Problem to work on.
Return exactly the lines of the records below, starting at the line that contains "C1: 22uF (plus" and ending at the line that contains "V1: 12V (plus", with both of those lines kept.

Data listing.
################

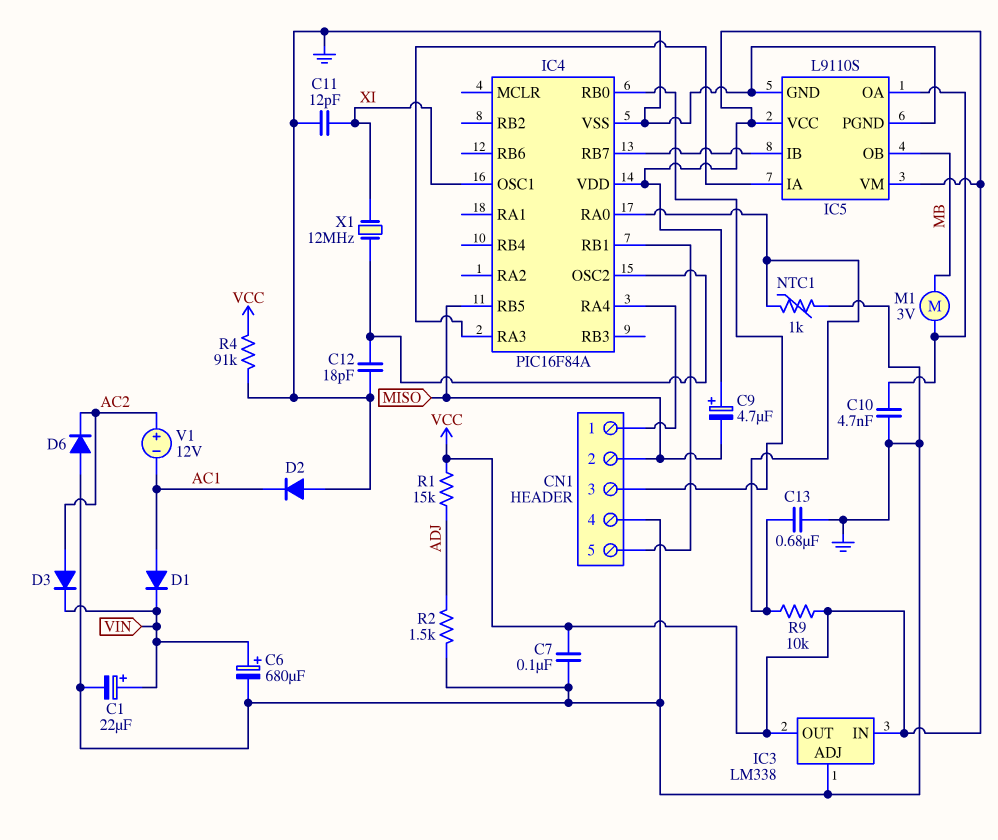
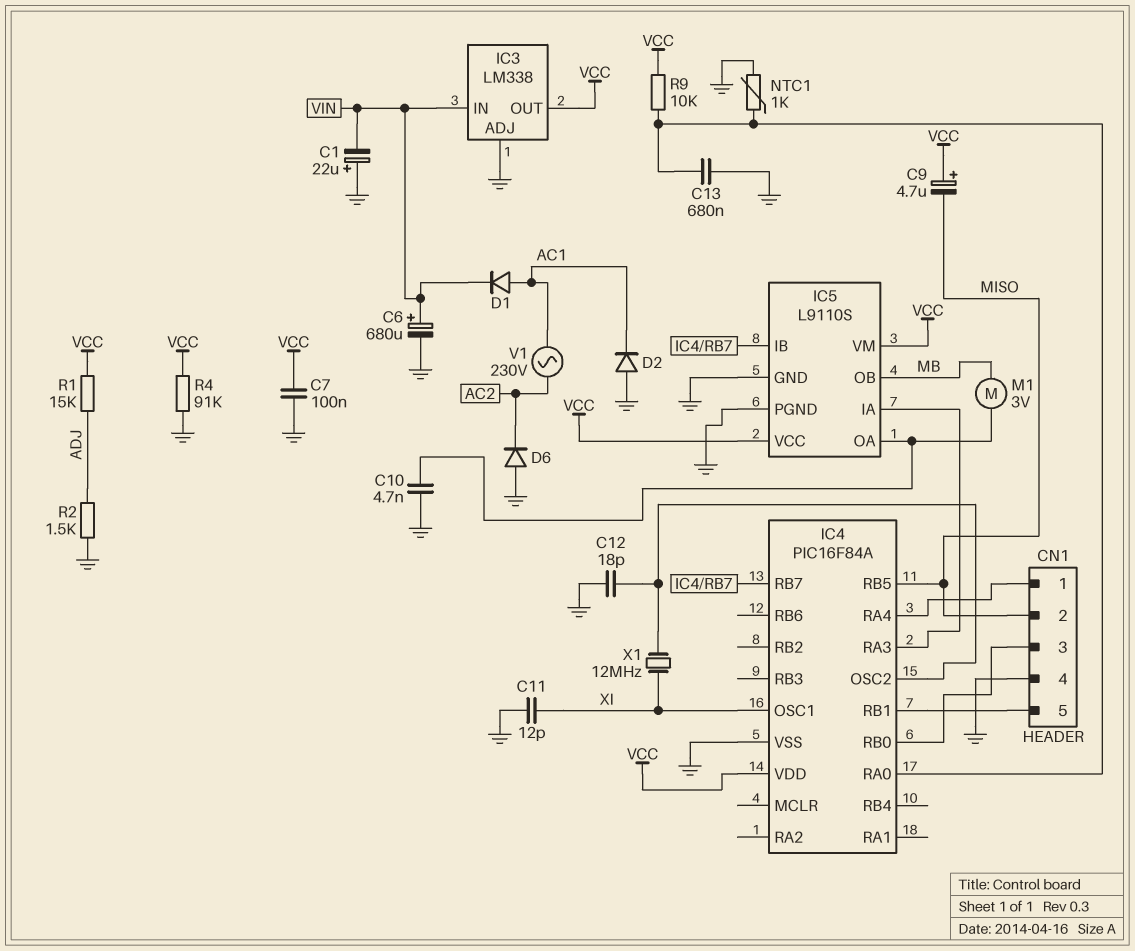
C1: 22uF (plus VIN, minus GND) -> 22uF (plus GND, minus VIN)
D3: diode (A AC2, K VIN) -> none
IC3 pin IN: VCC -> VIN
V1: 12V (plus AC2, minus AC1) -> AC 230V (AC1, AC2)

################

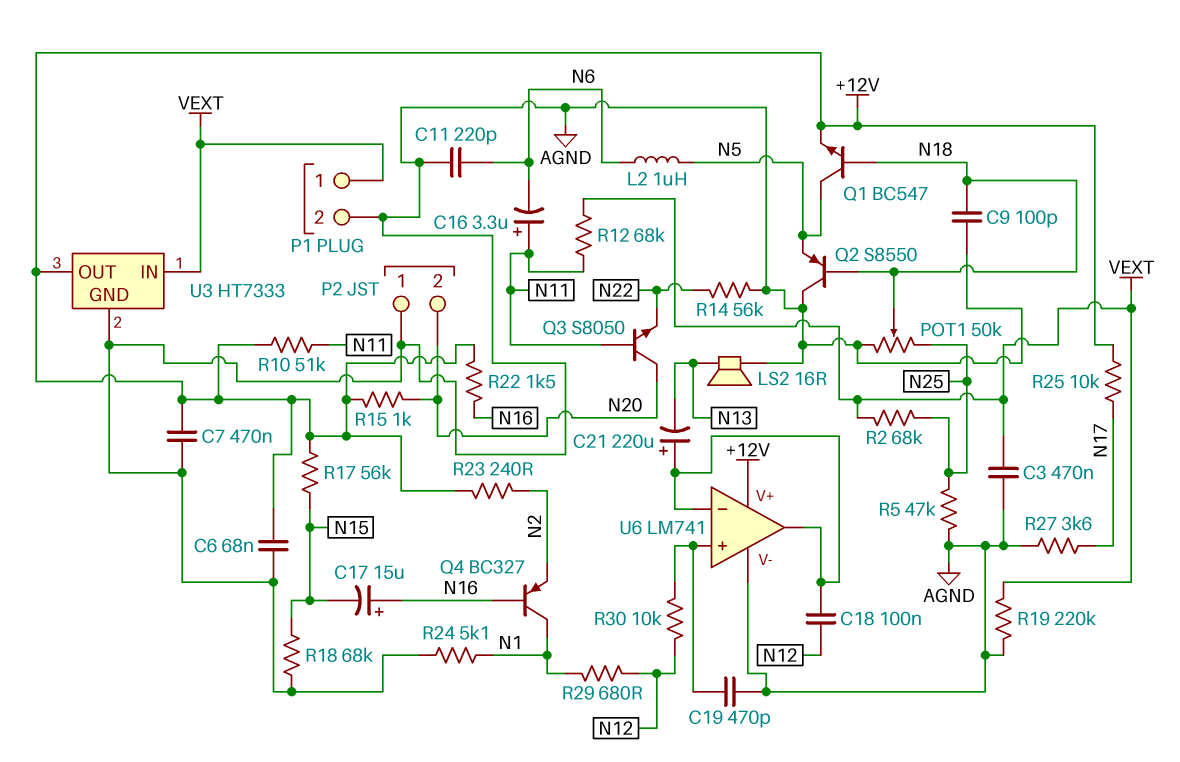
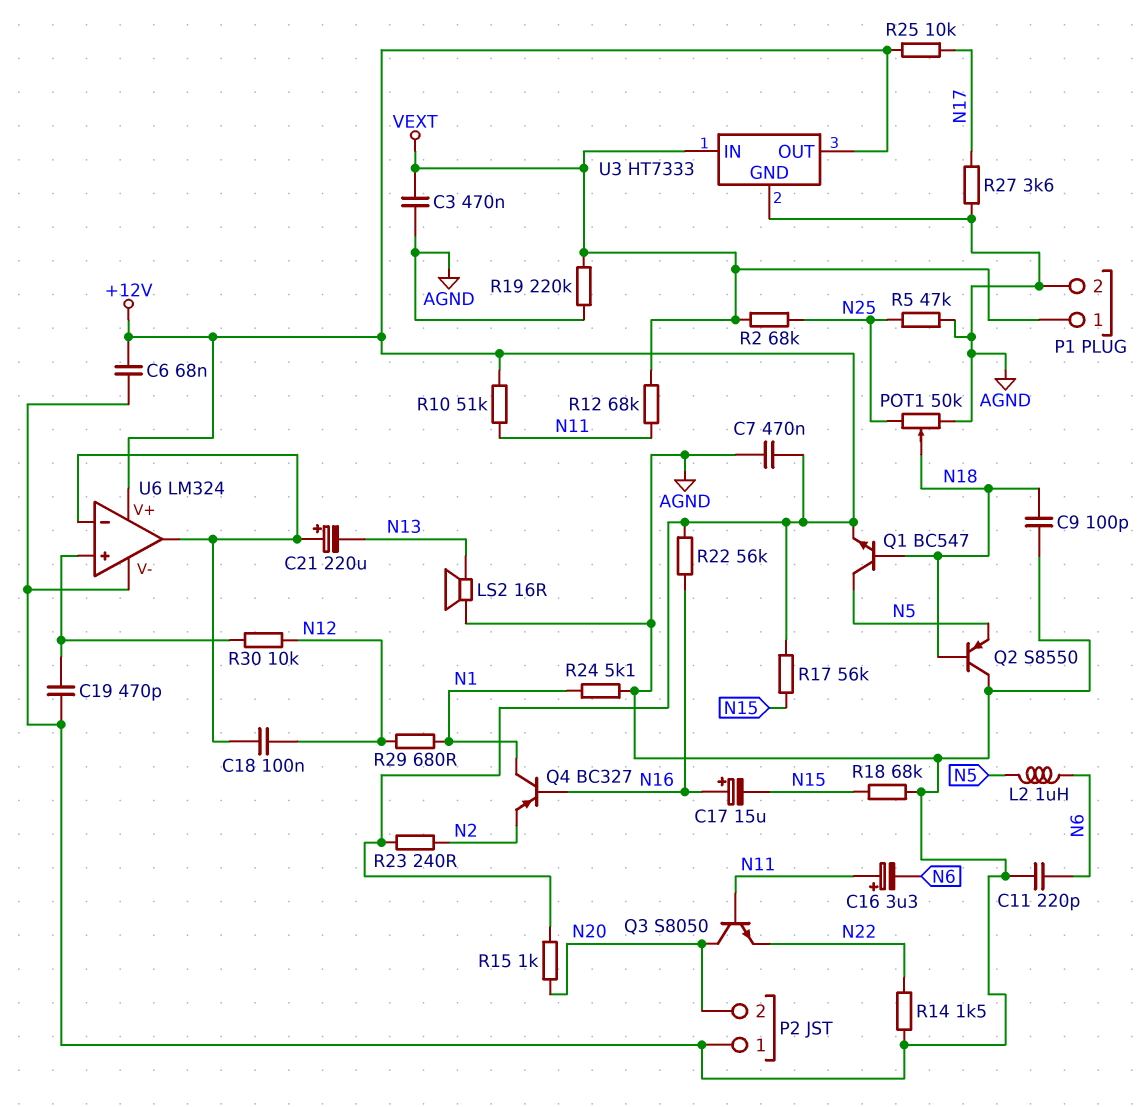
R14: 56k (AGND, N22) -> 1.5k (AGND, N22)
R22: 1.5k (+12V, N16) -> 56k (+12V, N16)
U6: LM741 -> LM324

################

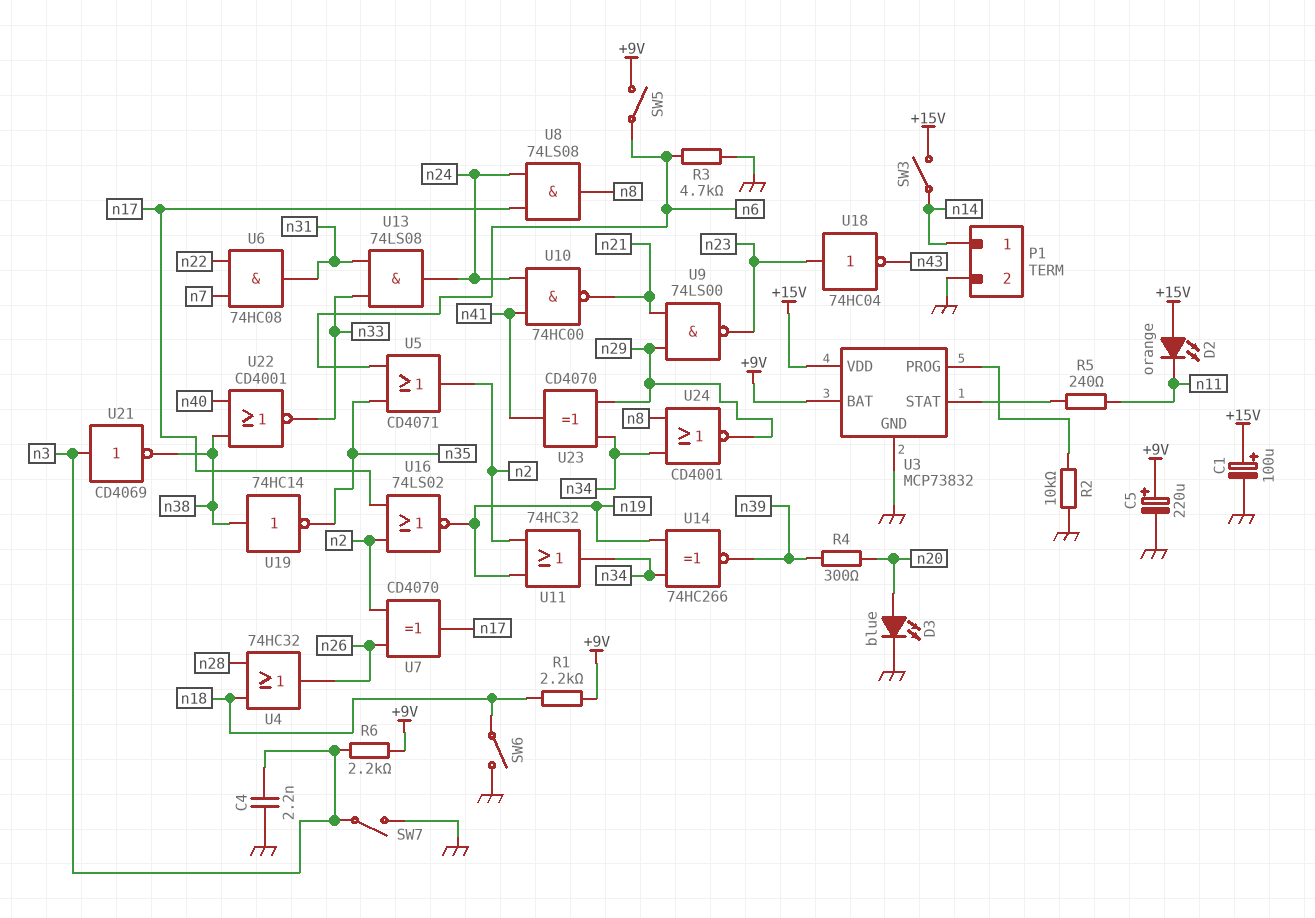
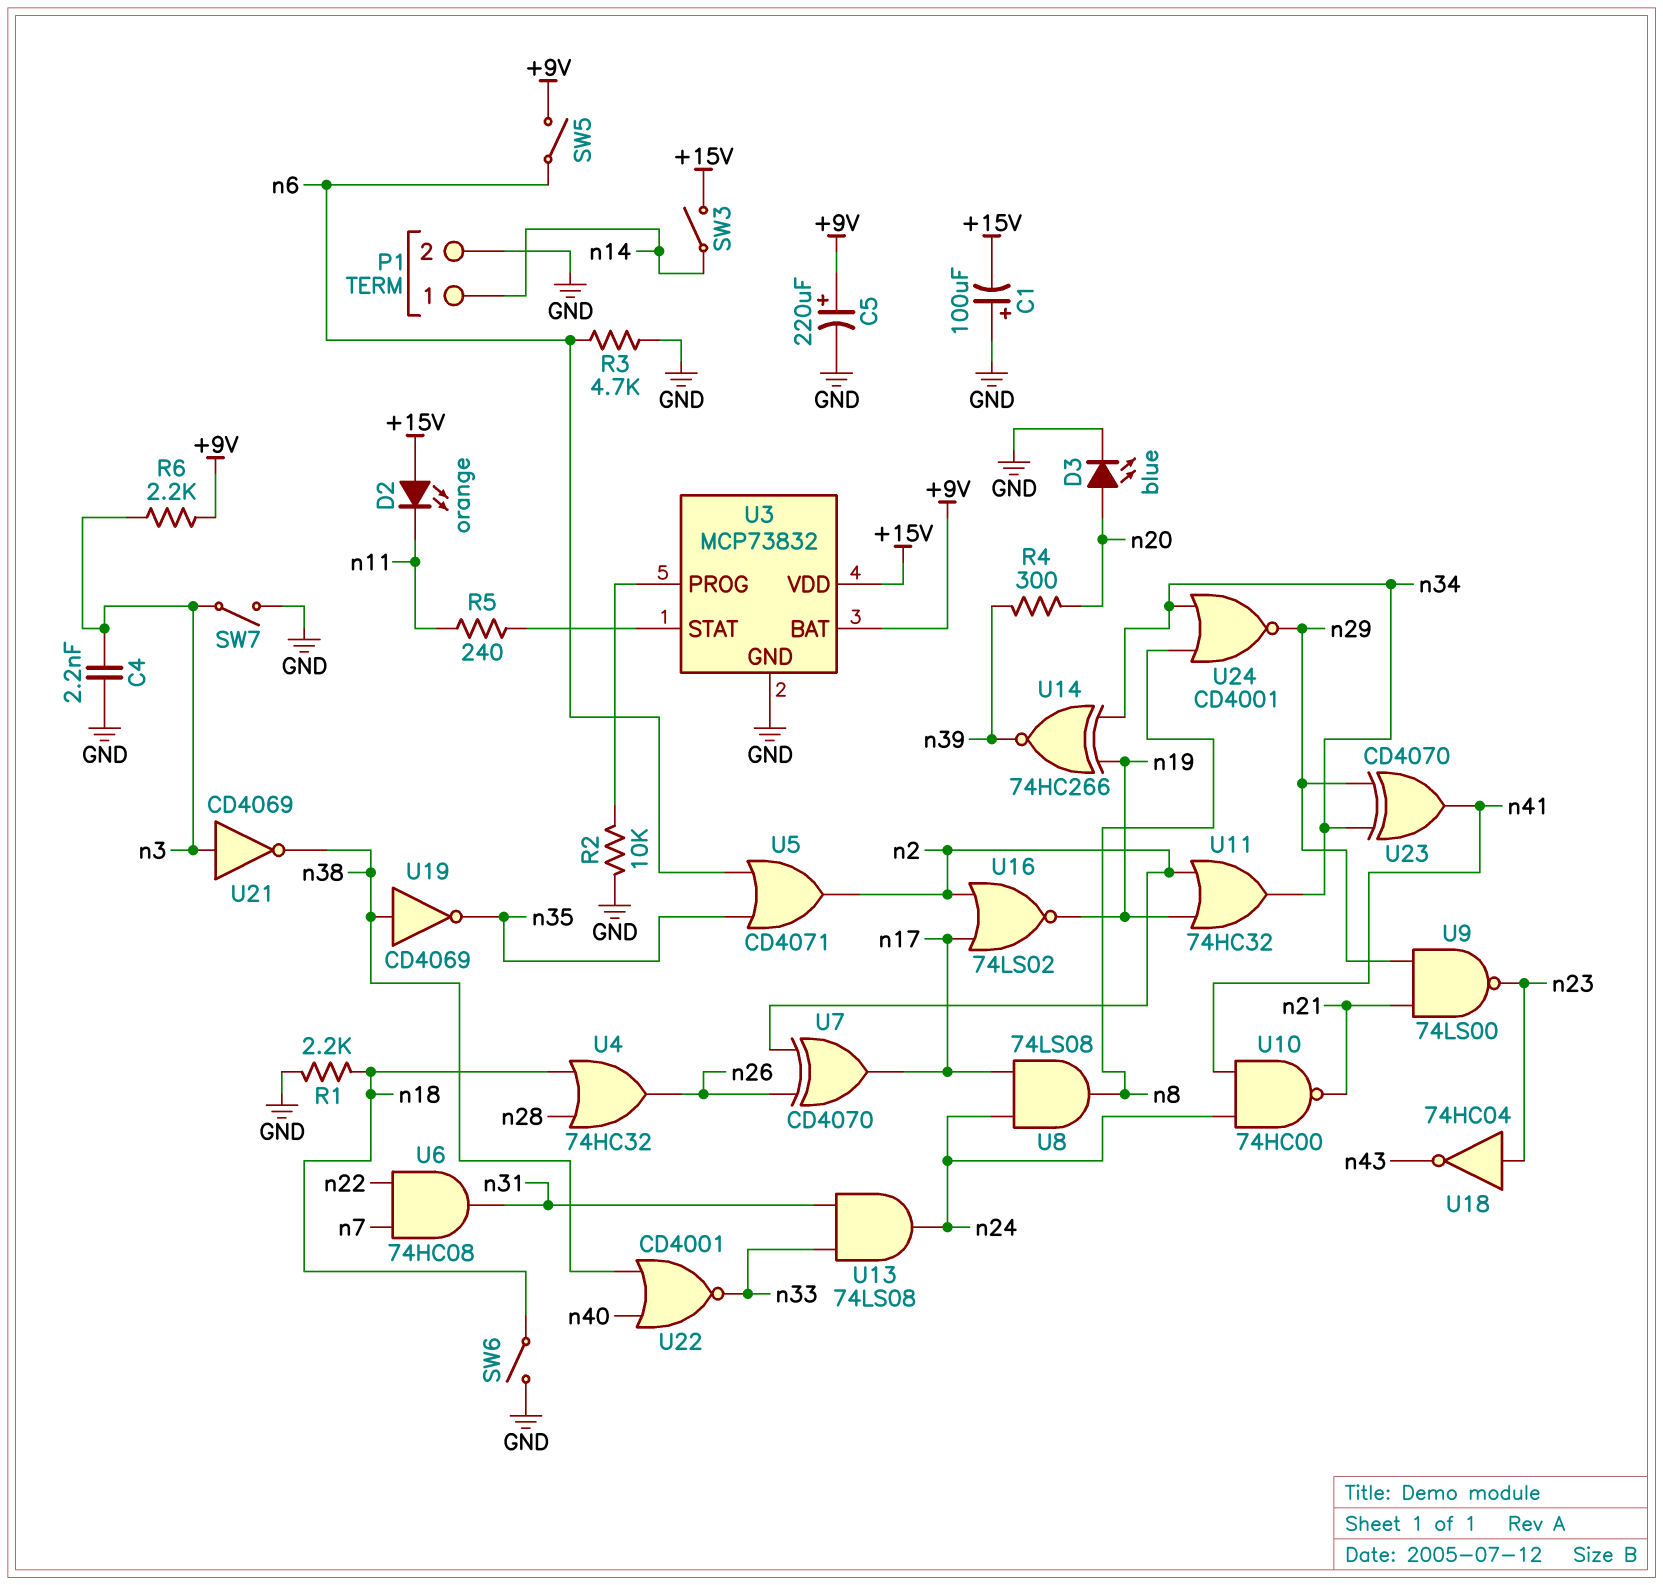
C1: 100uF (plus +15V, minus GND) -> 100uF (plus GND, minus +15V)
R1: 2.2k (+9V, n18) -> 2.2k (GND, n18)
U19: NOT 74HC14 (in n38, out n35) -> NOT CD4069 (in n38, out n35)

################

Output below.
C1: 22uF (plus VIN, minus GND) -> 22uF (plus GND, minus VIN)
D3: diode (A AC2, K VIN) -> none
IC3 pin IN: VCC -> VIN
V1: 12V (plus AC2, minus AC1) -> AC 230V (AC1, AC2)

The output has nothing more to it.